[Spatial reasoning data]
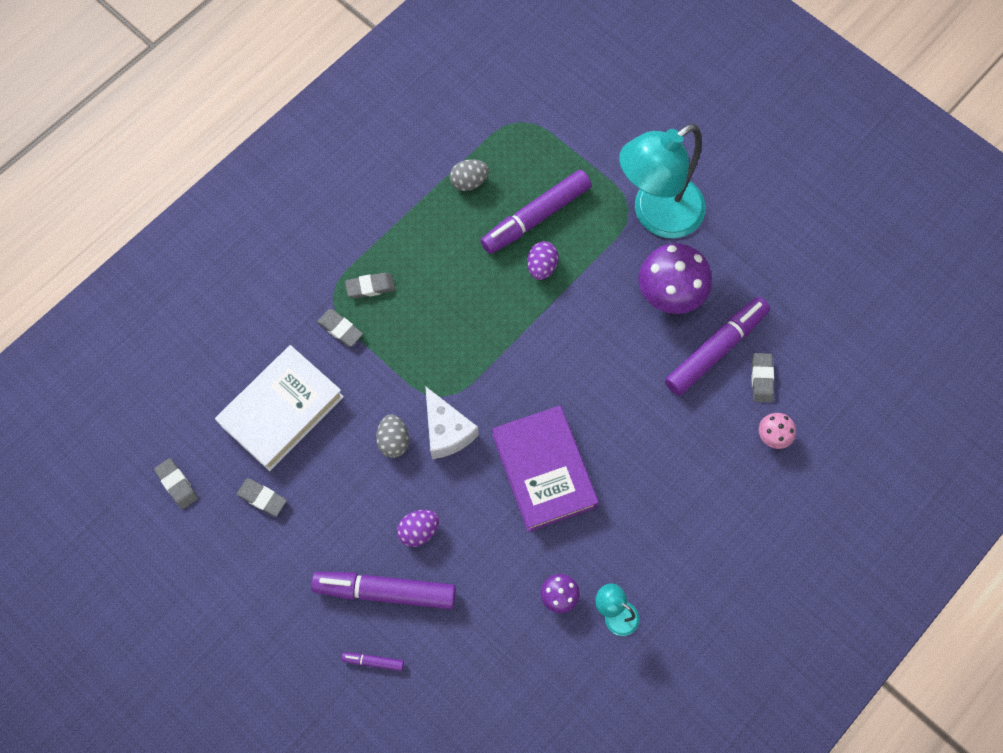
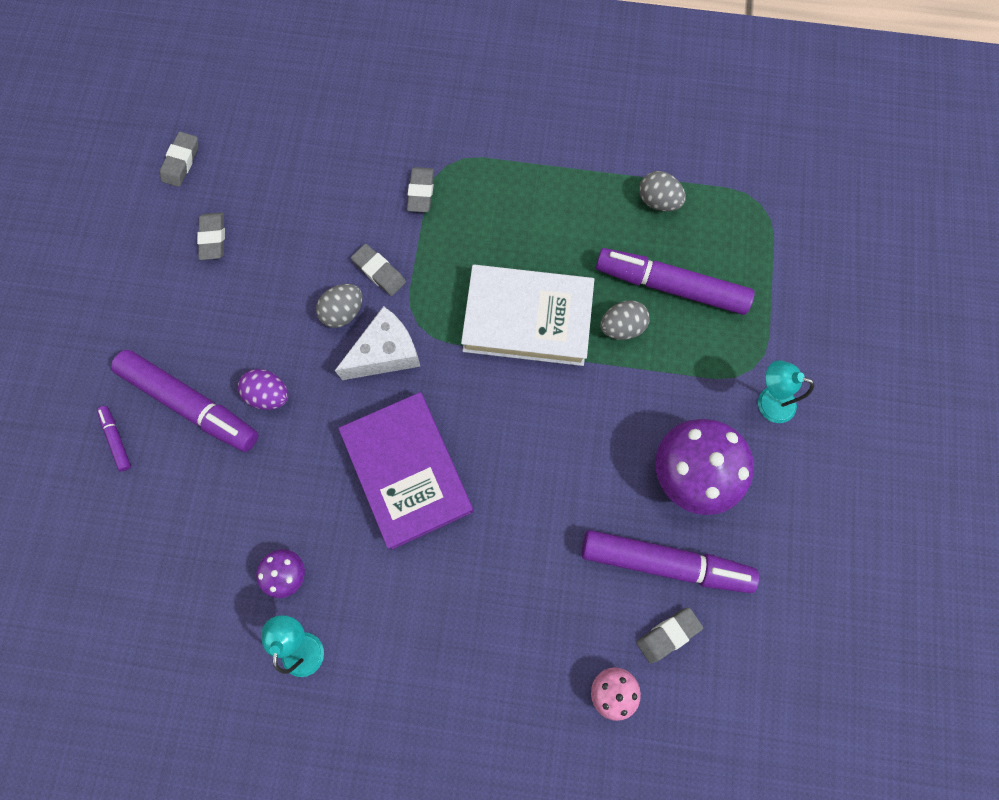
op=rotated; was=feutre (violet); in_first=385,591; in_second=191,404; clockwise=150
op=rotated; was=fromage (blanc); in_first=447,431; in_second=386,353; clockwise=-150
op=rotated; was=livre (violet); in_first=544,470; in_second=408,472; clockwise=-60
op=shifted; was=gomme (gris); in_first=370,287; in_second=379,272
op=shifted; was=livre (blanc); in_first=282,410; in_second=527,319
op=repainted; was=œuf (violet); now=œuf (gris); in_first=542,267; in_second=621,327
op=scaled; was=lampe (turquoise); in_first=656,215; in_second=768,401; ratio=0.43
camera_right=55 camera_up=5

**What you will do**
What are the lines of the data above that include the string "clockwise"? Copy them.

**Written reply**
op=rotated; was=feutre (violet); in_first=385,591; in_second=191,404; clockwise=150
op=rotated; was=fromage (blanc); in_first=447,431; in_second=386,353; clockwise=-150
op=rotated; was=livre (violet); in_first=544,470; in_second=408,472; clockwise=-60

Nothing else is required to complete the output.